* WHAT IS NEEDED *
For the material that follows, state the number of lines where "orange" occurs, and add nothing.

----

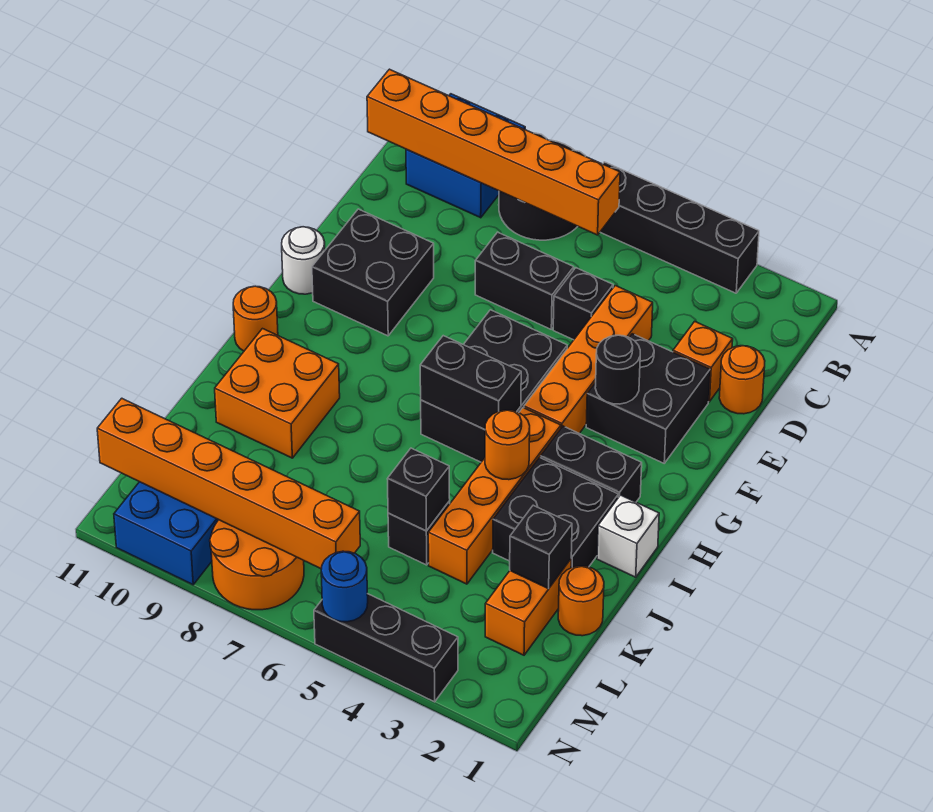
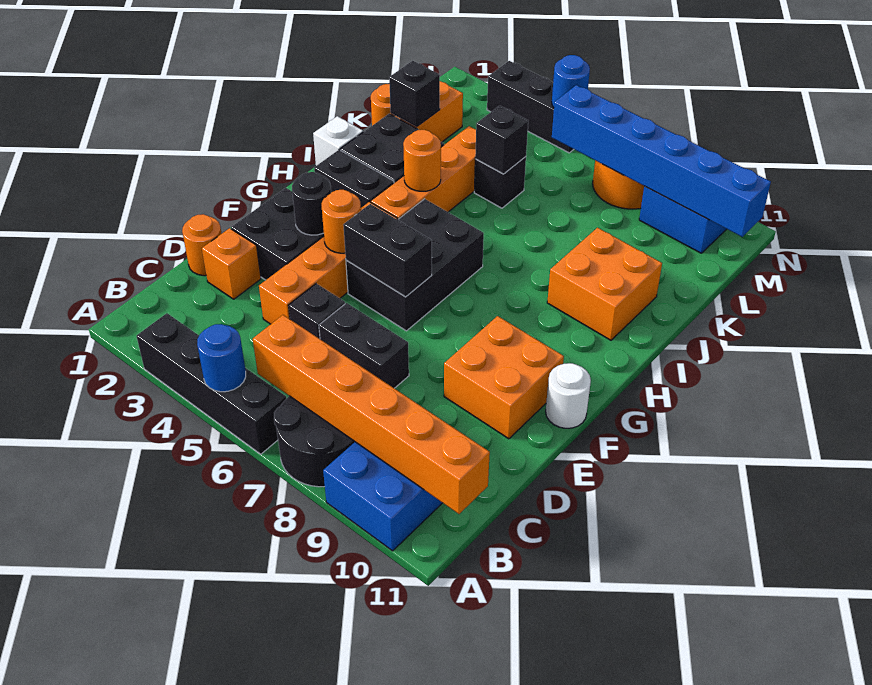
none -> blue round brick A5 level 2
black brick E9:F10 level 1 -> orange brick E9:F10 level 1
black brick H5:H6 level 2 -> black brick F5:F6 level 2
orange round brick H11 level 1 -> orange round brick F4 level 2
orange brick M6:M11 level 2 -> blue brick M6:M11 level 2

----

* TASK RESPONSE *
3